▶ [What is expected]
Go over the material below and report every line that contains the word "blue".

** Data extracts follows **

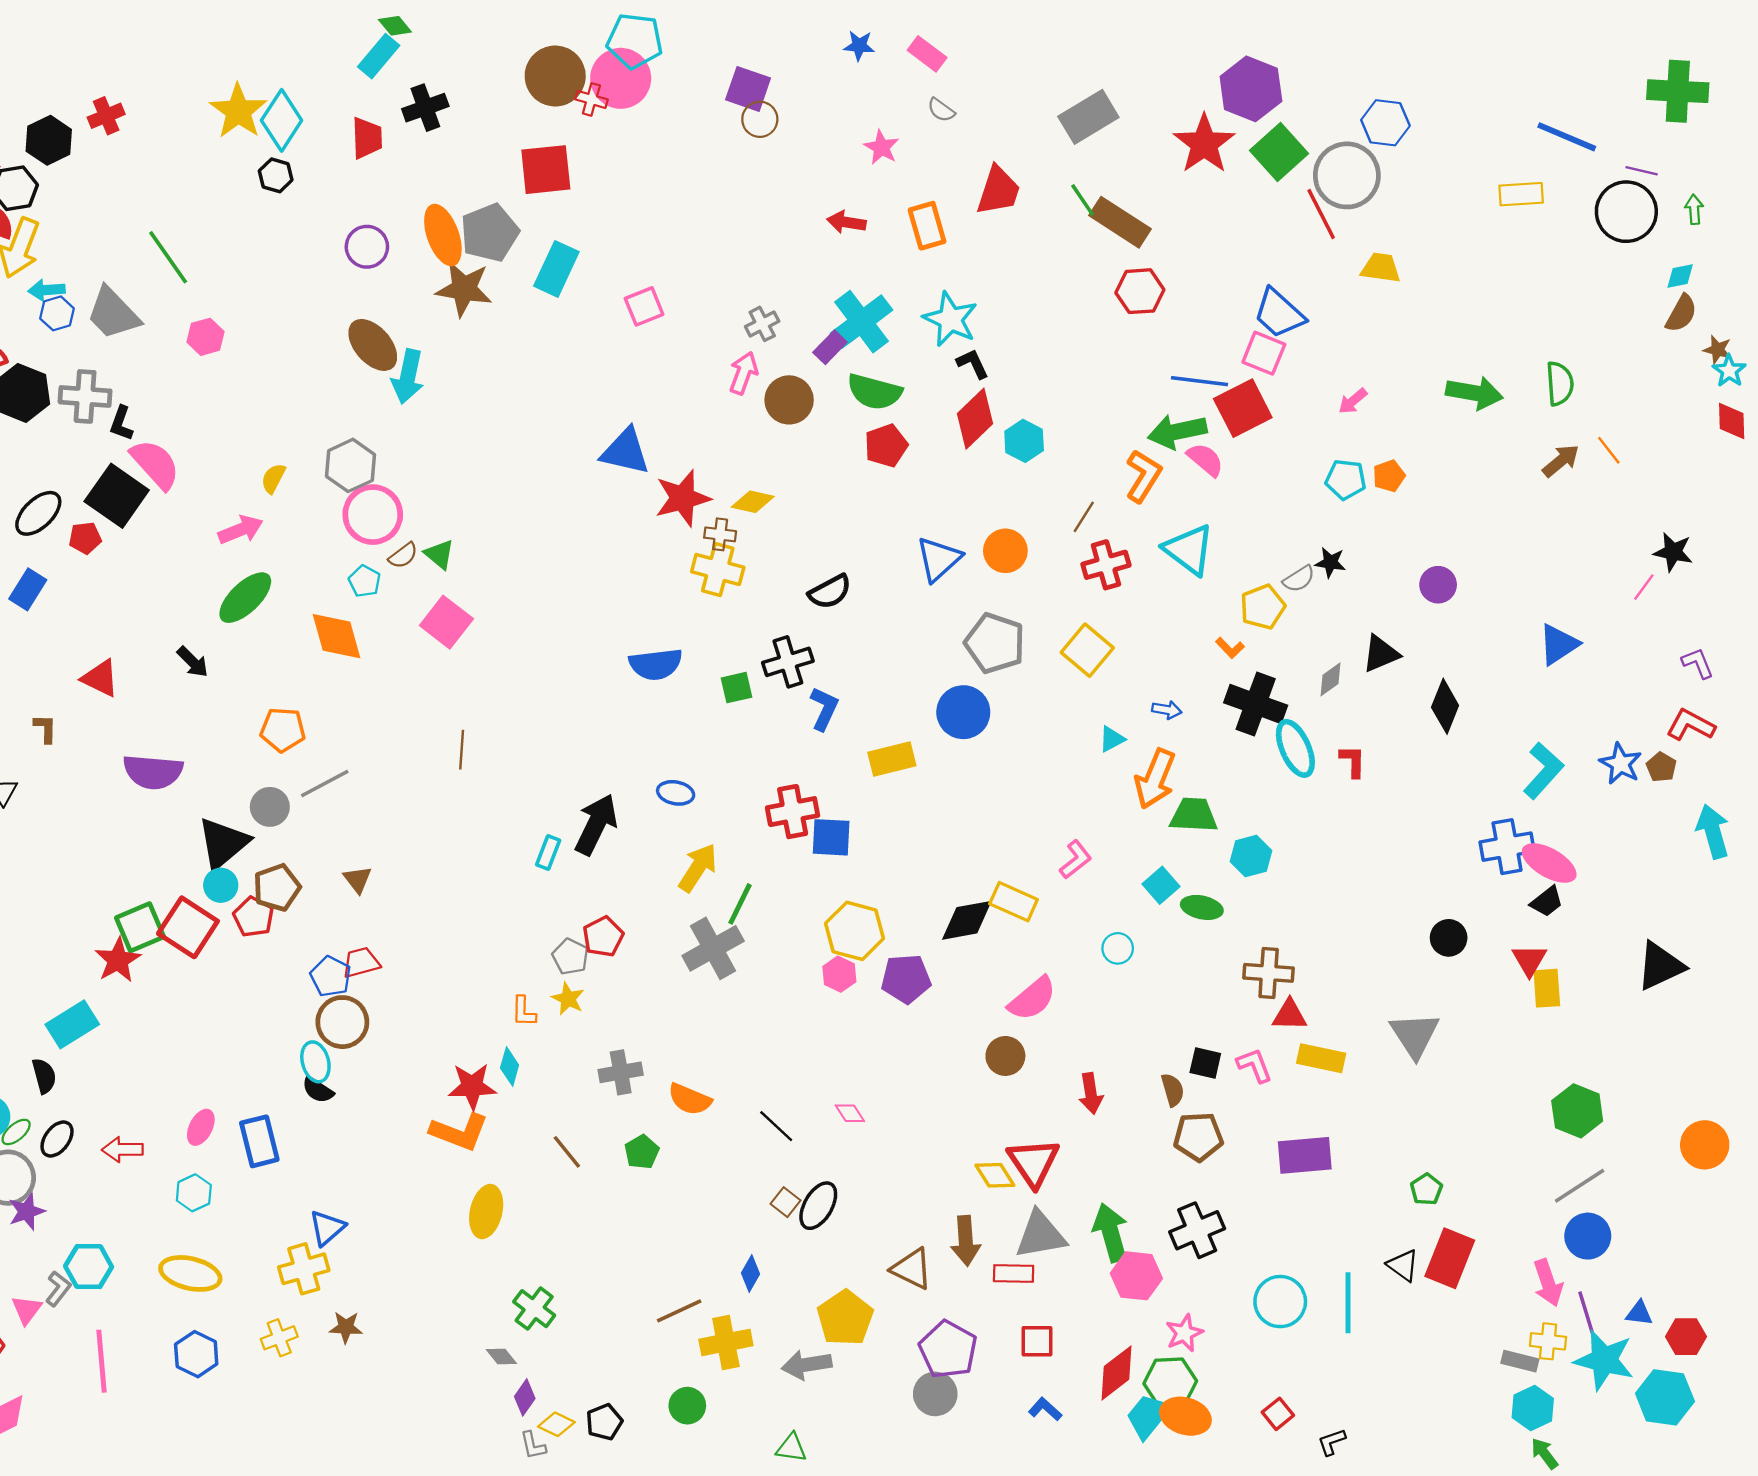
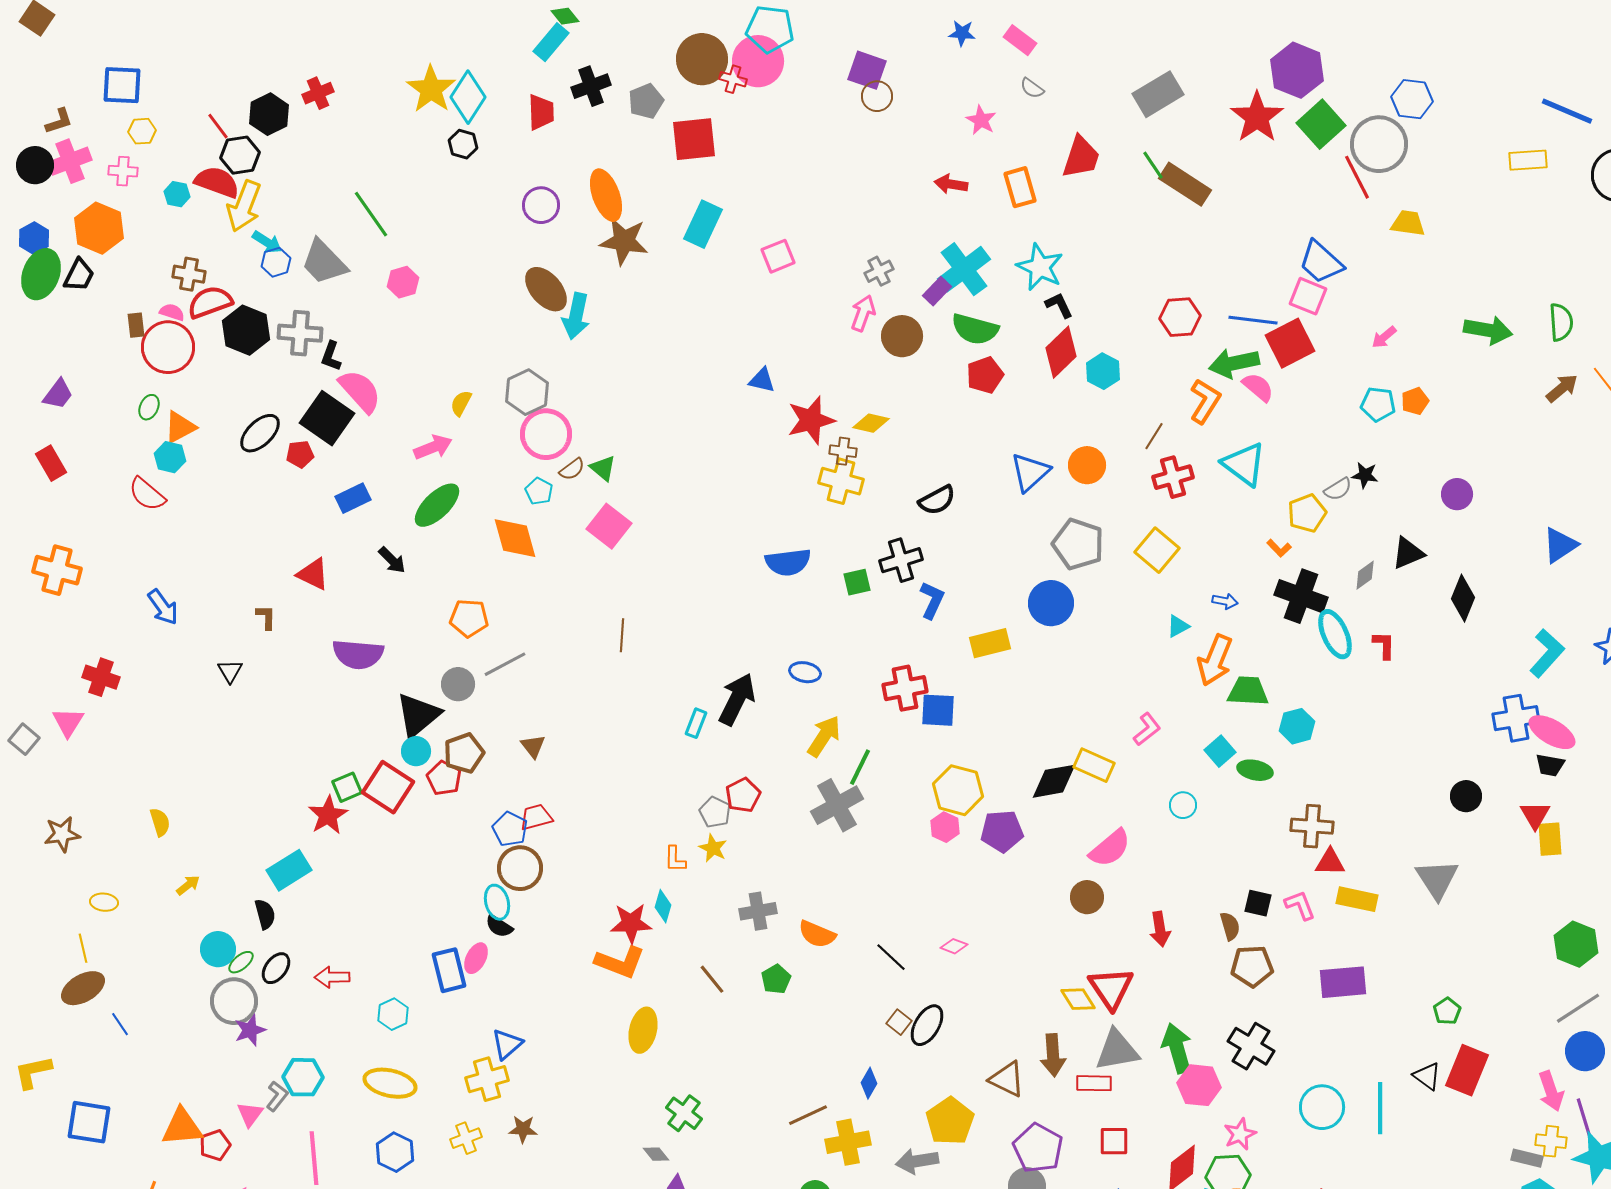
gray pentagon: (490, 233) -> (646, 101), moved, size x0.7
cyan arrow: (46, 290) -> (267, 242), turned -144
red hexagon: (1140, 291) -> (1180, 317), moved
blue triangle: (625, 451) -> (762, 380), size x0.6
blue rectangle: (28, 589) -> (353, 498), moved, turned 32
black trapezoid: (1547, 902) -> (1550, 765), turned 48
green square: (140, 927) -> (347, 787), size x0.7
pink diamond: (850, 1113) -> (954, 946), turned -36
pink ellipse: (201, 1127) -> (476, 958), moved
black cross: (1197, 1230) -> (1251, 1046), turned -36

** End of Data extracts **

▶ [Written solution]
blue triangle: (625, 451) -> (762, 380), size x0.6
blue rectangle: (28, 589) -> (353, 498), moved, turned 32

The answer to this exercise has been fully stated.